WHAT YOU WILL DO:
The entries below must be repeated exactly. None may be skipped.

(MATERIAL FOR THE TASK begins)

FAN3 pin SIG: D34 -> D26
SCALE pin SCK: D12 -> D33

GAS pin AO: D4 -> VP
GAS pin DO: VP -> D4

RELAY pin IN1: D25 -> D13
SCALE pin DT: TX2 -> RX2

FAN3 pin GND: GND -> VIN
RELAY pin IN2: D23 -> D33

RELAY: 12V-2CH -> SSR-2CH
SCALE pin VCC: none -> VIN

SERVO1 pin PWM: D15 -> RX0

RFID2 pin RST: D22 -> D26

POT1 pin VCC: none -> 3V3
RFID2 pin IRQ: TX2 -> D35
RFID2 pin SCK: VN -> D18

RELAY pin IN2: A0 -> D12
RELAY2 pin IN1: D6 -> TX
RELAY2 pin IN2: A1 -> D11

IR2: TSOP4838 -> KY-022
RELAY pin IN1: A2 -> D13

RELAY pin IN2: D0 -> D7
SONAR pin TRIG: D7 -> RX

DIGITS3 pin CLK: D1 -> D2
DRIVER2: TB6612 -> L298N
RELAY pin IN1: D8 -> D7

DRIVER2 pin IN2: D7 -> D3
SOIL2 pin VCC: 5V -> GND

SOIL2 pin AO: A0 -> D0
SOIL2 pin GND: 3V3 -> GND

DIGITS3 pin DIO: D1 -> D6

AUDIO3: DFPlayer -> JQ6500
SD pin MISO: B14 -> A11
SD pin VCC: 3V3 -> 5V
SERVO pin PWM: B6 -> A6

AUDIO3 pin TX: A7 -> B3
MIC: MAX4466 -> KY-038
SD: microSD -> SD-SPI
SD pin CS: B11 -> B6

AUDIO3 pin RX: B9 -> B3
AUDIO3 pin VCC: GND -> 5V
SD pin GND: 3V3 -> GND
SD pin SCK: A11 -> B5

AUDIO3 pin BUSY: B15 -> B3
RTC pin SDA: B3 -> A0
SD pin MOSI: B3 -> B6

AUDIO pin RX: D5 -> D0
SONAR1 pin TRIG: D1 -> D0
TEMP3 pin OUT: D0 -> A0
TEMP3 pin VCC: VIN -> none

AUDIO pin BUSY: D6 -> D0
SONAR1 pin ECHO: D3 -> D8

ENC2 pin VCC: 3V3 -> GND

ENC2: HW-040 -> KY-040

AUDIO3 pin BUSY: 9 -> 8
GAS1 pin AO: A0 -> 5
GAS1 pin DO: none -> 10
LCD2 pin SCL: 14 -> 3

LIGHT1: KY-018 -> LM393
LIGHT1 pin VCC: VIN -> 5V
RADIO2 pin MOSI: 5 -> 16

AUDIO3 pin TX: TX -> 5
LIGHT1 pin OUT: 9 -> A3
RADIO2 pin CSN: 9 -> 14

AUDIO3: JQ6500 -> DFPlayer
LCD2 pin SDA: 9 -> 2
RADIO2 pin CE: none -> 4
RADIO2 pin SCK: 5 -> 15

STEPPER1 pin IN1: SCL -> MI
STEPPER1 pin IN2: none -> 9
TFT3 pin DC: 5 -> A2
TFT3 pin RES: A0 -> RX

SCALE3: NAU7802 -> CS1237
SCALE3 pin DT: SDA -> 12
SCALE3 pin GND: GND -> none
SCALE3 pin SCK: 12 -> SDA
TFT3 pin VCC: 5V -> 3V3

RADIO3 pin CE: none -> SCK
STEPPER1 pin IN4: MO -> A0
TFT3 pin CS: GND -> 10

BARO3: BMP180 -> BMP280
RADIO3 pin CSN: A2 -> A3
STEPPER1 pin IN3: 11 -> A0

(MATERIAL FOR THE TASK ends)

EXERCISE RESPONSE:
FAN3 pin SIG: D34 -> D26
SCALE pin SCK: D12 -> D33

GAS pin AO: D4 -> VP
GAS pin DO: VP -> D4

RELAY pin IN1: D25 -> D13
SCALE pin DT: TX2 -> RX2

FAN3 pin GND: GND -> VIN
RELAY pin IN2: D23 -> D33

RELAY: 12V-2CH -> SSR-2CH
SCALE pin VCC: none -> VIN

SERVO1 pin PWM: D15 -> RX0

RFID2 pin RST: D22 -> D26

POT1 pin VCC: none -> 3V3
RFID2 pin IRQ: TX2 -> D35
RFID2 pin SCK: VN -> D18

RELAY pin IN2: A0 -> D12
RELAY2 pin IN1: D6 -> TX
RELAY2 pin IN2: A1 -> D11

IR2: TSOP4838 -> KY-022
RELAY pin IN1: A2 -> D13

RELAY pin IN2: D0 -> D7
SONAR pin TRIG: D7 -> RX

DIGITS3 pin CLK: D1 -> D2
DRIVER2: TB6612 -> L298N
RELAY pin IN1: D8 -> D7

DRIVER2 pin IN2: D7 -> D3
SOIL2 pin VCC: 5V -> GND

SOIL2 pin AO: A0 -> D0
SOIL2 pin GND: 3V3 -> GND

DIGITS3 pin DIO: D1 -> D6

AUDIO3: DFPlayer -> JQ6500
SD pin MISO: B14 -> A11
SD pin VCC: 3V3 -> 5V
SERVO pin PWM: B6 -> A6

AUDIO3 pin TX: A7 -> B3
MIC: MAX4466 -> KY-038
SD: microSD -> SD-SPI
SD pin CS: B11 -> B6

AUDIO3 pin RX: B9 -> B3
AUDIO3 pin VCC: GND -> 5V
SD pin GND: 3V3 -> GND
SD pin SCK: A11 -> B5

AUDIO3 pin BUSY: B15 -> B3
RTC pin SDA: B3 -> A0
SD pin MOSI: B3 -> B6

AUDIO pin RX: D5 -> D0
SONAR1 pin TRIG: D1 -> D0
TEMP3 pin OUT: D0 -> A0
TEMP3 pin VCC: VIN -> none

AUDIO pin BUSY: D6 -> D0
SONAR1 pin ECHO: D3 -> D8

ENC2 pin VCC: 3V3 -> GND

ENC2: HW-040 -> KY-040

AUDIO3 pin BUSY: 9 -> 8
GAS1 pin AO: A0 -> 5
GAS1 pin DO: none -> 10
LCD2 pin SCL: 14 -> 3

LIGHT1: KY-018 -> LM393
LIGHT1 pin VCC: VIN -> 5V
RADIO2 pin MOSI: 5 -> 16

AUDIO3 pin TX: TX -> 5
LIGHT1 pin OUT: 9 -> A3
RADIO2 pin CSN: 9 -> 14

AUDIO3: JQ6500 -> DFPlayer
LCD2 pin SDA: 9 -> 2
RADIO2 pin CE: none -> 4
RADIO2 pin SCK: 5 -> 15

STEPPER1 pin IN1: SCL -> MI
STEPPER1 pin IN2: none -> 9
TFT3 pin DC: 5 -> A2
TFT3 pin RES: A0 -> RX

SCALE3: NAU7802 -> CS1237
SCALE3 pin DT: SDA -> 12
SCALE3 pin GND: GND -> none
SCALE3 pin SCK: 12 -> SDA
TFT3 pin VCC: 5V -> 3V3

RADIO3 pin CE: none -> SCK
STEPPER1 pin IN4: MO -> A0
TFT3 pin CS: GND -> 10

BARO3: BMP180 -> BMP280
RADIO3 pin CSN: A2 -> A3
STEPPER1 pin IN3: 11 -> A0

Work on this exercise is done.